##### SOURCE MATERIAL

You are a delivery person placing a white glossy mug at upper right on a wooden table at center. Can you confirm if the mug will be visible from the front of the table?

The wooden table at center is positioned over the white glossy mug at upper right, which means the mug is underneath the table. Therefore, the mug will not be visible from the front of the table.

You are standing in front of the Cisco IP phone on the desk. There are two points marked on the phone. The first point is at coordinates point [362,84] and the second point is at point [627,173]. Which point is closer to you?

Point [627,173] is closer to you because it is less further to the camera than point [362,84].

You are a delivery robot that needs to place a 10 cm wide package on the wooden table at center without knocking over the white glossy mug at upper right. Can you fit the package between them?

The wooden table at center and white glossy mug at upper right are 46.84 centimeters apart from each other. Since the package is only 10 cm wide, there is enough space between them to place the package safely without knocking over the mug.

##########

| WORK TO DO |
Please extract every line of the listing above and reproduce each one without any change.

| WORKED ANSWER |
You are a delivery person placing a white glossy mug at upper right on a wooden table at center. Can you confirm if the mug will be visible from the front of the table?

The wooden table at center is positioned over the white glossy mug at upper right, which means the mug is underneath the table. Therefore, the mug will not be visible from the front of the table.

You are standing in front of the Cisco IP phone on the desk. There are two points marked on the phone. The first point is at coordinates point [362,84] and the second point is at point [627,173]. Which point is closer to you?

Point [627,173] is closer to you because it is less further to the camera than point [362,84].

You are a delivery robot that needs to place a 10 cm wide package on the wooden table at center without knocking over the white glossy mug at upper right. Can you fit the package between them?

The wooden table at center and white glossy mug at upper right are 46.84 centimeters apart from each other. Since the package is only 10 cm wide, there is enough space between them to place the package safely without knocking over the mug.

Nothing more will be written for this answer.